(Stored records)
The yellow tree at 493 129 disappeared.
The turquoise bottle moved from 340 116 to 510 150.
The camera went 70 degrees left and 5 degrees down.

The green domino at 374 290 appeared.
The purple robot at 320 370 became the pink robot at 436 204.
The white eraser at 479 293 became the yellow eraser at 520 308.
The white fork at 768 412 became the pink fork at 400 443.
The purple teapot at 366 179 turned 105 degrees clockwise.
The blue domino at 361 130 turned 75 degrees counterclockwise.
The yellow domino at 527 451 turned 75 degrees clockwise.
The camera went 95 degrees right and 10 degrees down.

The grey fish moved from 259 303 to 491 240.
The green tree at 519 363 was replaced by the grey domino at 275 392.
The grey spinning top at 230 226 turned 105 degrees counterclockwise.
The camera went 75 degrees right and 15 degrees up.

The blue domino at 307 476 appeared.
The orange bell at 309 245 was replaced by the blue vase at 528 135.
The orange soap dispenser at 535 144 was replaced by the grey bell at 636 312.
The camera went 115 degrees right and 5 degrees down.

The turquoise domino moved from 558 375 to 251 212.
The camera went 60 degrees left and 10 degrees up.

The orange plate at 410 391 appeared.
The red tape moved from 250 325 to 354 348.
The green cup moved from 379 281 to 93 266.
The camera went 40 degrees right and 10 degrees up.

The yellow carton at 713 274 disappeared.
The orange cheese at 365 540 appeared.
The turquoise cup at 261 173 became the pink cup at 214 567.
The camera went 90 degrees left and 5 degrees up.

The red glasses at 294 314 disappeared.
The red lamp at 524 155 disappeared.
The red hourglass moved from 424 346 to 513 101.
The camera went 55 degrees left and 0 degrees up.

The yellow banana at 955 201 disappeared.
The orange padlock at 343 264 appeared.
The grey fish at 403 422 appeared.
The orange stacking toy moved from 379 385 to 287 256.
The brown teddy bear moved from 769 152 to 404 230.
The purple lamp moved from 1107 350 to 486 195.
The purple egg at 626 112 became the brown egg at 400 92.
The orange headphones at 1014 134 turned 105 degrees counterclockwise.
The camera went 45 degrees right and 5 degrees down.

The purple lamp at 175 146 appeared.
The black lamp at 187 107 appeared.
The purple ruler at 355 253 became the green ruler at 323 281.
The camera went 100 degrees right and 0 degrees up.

• _Exercise brief_
What the task asks for is a word-for-word repeat of the lines above, from the first through the one containing "The camera went 90".

• _Written solution_
The yellow tree at 493 129 disappeared.
The turquoise bottle moved from 340 116 to 510 150.
The camera went 70 degrees left and 5 degrees down.

The green domino at 374 290 appeared.
The purple robot at 320 370 became the pink robot at 436 204.
The white eraser at 479 293 became the yellow eraser at 520 308.
The white fork at 768 412 became the pink fork at 400 443.
The purple teapot at 366 179 turned 105 degrees clockwise.
The blue domino at 361 130 turned 75 degrees counterclockwise.
The yellow domino at 527 451 turned 75 degrees clockwise.
The camera went 95 degrees right and 10 degrees down.

The grey fish moved from 259 303 to 491 240.
The green tree at 519 363 was replaced by the grey domino at 275 392.
The grey spinning top at 230 226 turned 105 degrees counterclockwise.
The camera went 75 degrees right and 15 degrees up.

The blue domino at 307 476 appeared.
The orange bell at 309 245 was replaced by the blue vase at 528 135.
The orange soap dispenser at 535 144 was replaced by the grey bell at 636 312.
The camera went 115 degrees right and 5 degrees down.

The turquoise domino moved from 558 375 to 251 212.
The camera went 60 degrees left and 10 degrees up.

The orange plate at 410 391 appeared.
The red tape moved from 250 325 to 354 348.
The green cup moved from 379 281 to 93 266.
The camera went 40 degrees right and 10 degrees up.

The yellow carton at 713 274 disappeared.
The orange cheese at 365 540 appeared.
The turquoise cup at 261 173 became the pink cup at 214 567.
The camera went 90 degrees left and 5 degrees up.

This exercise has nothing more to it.